> [DIRECTIONS FOR THIS TASK]:
Provide again, from the entries below, every line from the one containing "IC1 pin GND: LED_A -> AGND" through the one containing "R2: 4.7k (+9V, U6/RST) -> 3.3k (+9V, U6/RST)", exactly as written, and no other line.

> [DATA IN THIS EXERCISE]:
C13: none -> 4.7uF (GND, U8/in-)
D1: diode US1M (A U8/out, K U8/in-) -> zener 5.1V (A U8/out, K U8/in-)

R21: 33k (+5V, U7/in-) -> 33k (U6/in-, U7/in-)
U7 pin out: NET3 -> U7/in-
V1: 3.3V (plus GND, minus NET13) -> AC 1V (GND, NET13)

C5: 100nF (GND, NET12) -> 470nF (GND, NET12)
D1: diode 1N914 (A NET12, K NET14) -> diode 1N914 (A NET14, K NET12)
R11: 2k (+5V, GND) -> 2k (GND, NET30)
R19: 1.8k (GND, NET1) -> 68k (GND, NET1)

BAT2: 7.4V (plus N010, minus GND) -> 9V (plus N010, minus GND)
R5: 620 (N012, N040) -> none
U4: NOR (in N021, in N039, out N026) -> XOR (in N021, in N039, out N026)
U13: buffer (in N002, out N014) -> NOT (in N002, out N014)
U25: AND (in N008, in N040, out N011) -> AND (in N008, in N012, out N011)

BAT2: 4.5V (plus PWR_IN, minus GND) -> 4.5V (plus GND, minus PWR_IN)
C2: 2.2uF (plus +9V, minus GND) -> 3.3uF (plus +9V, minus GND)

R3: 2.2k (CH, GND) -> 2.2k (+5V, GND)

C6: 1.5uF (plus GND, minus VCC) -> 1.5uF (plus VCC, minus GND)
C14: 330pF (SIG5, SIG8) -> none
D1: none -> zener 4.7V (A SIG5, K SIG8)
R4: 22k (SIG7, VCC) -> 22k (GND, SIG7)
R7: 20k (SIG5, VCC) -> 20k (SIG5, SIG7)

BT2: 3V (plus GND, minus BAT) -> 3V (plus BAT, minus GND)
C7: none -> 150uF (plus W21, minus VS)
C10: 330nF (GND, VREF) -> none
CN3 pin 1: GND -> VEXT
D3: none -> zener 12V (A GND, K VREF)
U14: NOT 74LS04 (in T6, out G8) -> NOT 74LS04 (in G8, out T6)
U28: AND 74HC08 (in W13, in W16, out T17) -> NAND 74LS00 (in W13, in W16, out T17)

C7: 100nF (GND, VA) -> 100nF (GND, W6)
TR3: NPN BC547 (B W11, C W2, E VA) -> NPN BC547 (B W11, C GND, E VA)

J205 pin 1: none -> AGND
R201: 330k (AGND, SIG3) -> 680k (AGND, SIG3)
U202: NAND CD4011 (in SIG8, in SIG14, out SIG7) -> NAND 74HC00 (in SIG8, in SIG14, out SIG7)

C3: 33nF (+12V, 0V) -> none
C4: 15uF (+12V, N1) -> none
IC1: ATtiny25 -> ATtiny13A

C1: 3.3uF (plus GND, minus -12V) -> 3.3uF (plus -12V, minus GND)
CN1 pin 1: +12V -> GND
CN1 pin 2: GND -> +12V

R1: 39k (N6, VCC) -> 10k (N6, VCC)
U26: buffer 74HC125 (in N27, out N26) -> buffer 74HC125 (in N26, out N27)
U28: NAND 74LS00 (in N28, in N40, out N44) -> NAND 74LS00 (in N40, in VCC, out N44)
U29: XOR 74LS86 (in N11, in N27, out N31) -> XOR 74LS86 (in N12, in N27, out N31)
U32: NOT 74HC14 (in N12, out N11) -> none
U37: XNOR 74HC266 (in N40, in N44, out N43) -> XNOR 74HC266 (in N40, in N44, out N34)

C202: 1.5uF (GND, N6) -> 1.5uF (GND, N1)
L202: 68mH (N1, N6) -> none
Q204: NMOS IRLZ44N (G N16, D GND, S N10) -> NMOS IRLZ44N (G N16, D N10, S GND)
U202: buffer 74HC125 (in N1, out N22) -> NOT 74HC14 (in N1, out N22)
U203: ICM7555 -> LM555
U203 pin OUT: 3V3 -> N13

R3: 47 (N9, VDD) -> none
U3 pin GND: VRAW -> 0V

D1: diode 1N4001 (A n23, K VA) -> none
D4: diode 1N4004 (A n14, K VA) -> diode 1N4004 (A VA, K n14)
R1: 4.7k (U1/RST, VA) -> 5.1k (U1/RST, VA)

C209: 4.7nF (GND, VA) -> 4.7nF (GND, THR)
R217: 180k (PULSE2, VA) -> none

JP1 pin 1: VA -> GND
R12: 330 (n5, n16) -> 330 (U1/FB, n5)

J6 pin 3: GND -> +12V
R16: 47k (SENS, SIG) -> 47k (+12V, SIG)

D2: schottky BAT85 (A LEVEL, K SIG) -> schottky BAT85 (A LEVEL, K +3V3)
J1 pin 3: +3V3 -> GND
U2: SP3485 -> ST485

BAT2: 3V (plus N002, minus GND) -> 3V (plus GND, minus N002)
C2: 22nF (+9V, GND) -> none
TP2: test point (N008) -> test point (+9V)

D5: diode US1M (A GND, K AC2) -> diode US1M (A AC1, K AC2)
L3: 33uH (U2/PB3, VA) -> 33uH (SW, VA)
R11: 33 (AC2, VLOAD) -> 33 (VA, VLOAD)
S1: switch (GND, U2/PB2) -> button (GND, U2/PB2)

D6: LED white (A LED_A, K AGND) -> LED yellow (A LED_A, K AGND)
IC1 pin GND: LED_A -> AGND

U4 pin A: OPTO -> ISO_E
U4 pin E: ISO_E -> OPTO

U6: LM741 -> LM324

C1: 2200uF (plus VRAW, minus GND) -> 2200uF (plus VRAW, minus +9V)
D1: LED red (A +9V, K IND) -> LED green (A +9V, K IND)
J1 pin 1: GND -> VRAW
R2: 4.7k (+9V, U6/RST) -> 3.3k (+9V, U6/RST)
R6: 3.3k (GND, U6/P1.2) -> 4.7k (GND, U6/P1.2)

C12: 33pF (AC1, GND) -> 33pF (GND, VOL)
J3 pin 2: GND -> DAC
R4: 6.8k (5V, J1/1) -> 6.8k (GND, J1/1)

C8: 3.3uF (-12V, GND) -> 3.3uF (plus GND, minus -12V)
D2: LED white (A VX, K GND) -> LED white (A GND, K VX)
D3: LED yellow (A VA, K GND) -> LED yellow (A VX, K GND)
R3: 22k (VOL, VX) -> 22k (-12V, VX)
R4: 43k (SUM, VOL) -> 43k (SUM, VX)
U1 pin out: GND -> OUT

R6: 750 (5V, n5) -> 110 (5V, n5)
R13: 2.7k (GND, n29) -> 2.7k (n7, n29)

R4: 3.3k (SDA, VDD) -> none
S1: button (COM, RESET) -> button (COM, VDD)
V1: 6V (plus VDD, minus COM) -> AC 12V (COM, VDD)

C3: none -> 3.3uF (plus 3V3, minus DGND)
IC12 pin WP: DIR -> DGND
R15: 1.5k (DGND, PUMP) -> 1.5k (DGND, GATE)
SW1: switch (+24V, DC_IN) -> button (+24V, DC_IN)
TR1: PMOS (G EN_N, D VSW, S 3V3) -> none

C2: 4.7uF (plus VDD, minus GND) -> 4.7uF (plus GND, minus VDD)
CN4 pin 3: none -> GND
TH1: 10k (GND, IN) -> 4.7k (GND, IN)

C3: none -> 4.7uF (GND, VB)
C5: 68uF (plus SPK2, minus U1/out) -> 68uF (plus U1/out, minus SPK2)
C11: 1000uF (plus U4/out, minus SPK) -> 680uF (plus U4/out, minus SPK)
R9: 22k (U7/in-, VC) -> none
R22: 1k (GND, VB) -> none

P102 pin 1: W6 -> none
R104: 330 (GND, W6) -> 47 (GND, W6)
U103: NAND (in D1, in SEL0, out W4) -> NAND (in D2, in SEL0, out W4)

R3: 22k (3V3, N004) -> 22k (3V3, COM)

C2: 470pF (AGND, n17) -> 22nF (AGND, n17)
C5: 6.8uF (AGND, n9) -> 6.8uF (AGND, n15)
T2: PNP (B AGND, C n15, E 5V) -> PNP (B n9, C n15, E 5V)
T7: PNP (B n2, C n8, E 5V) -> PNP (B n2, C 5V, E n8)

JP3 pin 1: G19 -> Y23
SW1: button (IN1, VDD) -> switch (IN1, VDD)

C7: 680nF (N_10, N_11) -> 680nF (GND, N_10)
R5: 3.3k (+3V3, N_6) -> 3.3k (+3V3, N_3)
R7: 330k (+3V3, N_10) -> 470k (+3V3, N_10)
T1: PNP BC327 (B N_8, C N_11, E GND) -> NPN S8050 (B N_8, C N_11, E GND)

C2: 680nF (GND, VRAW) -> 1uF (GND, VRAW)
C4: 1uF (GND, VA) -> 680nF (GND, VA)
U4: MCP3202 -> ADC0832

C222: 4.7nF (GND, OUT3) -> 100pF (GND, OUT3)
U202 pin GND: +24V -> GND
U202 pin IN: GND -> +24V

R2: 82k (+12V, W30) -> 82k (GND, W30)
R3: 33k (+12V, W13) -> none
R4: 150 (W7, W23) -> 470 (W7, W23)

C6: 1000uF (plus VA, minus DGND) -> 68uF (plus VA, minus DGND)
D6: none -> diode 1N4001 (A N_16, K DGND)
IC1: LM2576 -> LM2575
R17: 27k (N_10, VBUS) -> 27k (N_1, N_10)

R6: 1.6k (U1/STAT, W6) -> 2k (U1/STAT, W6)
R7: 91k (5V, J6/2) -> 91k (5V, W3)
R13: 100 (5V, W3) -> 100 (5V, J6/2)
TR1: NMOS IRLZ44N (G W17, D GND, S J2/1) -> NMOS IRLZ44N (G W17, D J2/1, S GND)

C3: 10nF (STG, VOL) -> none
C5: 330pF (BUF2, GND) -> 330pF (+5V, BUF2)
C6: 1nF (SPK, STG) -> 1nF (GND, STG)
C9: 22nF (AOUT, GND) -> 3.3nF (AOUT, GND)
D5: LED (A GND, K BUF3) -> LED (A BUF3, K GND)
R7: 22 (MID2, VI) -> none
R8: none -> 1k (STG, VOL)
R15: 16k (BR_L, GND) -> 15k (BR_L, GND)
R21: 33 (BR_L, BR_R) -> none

> [REPLY TO THE EXERCISE]:
IC1 pin GND: LED_A -> AGND

U4 pin A: OPTO -> ISO_E
U4 pin E: ISO_E -> OPTO

U6: LM741 -> LM324

C1: 2200uF (plus VRAW, minus GND) -> 2200uF (plus VRAW, minus +9V)
D1: LED red (A +9V, K IND) -> LED green (A +9V, K IND)
J1 pin 1: GND -> VRAW
R2: 4.7k (+9V, U6/RST) -> 3.3k (+9V, U6/RST)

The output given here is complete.